Please find every line in the entries below that contains the string "carrot", and copy it.

Stored dataset items:

=-=-=-=-=

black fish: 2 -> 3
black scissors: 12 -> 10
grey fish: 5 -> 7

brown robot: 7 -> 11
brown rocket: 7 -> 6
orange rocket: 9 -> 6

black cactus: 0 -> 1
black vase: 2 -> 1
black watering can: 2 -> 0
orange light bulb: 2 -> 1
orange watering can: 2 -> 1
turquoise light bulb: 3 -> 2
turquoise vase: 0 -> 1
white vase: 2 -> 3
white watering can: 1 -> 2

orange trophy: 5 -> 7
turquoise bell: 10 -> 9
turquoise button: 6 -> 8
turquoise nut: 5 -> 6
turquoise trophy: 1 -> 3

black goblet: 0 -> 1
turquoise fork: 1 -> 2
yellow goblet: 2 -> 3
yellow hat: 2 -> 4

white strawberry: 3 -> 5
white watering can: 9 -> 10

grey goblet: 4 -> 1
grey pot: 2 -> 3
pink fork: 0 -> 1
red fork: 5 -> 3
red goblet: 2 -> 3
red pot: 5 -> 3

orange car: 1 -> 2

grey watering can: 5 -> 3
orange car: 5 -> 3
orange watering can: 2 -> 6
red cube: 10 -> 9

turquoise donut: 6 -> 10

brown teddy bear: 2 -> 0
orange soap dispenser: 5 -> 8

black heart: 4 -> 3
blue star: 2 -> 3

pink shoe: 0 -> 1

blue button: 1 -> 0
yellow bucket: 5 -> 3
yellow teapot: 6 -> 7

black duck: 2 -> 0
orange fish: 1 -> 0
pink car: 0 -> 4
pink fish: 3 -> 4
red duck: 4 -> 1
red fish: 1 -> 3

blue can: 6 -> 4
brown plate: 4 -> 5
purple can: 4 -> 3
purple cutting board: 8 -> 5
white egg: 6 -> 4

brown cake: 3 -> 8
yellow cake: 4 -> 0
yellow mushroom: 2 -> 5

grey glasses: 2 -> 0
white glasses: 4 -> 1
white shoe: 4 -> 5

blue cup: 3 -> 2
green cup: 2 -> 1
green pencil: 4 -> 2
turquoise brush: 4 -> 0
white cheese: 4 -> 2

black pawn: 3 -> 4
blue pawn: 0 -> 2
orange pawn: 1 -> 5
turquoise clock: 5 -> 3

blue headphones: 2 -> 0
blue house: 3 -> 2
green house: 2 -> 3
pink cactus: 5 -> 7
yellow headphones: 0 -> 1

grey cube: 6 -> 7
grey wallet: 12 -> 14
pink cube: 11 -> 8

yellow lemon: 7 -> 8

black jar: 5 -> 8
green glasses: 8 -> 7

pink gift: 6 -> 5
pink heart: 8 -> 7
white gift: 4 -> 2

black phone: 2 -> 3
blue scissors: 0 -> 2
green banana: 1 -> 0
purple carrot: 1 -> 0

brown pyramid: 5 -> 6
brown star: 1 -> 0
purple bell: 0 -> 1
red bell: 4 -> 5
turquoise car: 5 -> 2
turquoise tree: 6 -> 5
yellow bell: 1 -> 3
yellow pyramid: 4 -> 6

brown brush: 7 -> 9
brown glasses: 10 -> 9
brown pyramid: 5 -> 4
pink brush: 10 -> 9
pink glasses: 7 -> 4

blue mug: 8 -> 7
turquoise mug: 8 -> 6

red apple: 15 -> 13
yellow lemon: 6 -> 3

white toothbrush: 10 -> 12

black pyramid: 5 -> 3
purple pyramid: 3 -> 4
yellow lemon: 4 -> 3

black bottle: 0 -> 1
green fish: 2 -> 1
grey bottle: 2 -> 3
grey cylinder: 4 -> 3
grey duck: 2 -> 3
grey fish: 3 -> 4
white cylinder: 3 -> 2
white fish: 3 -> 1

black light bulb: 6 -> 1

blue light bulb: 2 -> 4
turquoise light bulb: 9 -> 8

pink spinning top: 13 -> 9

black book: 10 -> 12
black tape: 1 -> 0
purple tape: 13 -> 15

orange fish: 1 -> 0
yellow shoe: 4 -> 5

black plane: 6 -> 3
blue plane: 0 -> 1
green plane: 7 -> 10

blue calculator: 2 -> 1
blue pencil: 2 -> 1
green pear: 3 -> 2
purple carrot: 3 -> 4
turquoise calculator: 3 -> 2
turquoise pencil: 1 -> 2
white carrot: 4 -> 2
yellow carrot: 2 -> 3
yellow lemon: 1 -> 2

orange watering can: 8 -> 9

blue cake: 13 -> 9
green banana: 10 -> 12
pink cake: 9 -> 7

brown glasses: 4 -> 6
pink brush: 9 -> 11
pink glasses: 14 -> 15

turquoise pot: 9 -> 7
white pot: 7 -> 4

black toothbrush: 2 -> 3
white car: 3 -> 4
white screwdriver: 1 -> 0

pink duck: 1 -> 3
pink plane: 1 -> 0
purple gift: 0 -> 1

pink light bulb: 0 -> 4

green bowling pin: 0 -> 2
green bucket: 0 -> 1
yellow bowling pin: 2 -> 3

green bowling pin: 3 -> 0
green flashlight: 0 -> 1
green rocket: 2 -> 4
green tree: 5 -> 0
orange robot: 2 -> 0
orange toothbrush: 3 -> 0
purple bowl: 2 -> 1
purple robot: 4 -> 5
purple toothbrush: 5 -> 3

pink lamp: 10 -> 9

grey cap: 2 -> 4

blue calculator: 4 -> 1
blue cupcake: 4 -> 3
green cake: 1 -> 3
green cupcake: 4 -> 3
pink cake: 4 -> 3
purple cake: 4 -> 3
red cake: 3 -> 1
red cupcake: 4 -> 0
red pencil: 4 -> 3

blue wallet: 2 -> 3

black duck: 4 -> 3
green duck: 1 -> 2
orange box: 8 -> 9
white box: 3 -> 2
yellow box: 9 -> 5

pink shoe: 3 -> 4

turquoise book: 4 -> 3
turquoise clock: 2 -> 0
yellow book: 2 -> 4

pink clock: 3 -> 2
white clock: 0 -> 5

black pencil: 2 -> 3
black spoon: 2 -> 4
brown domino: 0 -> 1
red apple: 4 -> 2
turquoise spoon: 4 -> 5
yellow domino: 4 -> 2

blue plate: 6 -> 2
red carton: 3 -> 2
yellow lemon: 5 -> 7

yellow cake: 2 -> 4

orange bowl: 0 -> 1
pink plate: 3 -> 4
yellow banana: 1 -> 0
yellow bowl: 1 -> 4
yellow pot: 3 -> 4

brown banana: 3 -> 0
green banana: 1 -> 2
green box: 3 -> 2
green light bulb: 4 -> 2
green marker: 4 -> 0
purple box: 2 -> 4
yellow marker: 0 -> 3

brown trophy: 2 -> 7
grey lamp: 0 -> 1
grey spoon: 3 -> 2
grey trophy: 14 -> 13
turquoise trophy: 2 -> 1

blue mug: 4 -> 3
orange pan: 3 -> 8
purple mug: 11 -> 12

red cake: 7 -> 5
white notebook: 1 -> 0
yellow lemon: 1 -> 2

=-=-=-=-=

**Response area**
purple carrot: 1 -> 0
purple carrot: 3 -> 4
white carrot: 4 -> 2
yellow carrot: 2 -> 3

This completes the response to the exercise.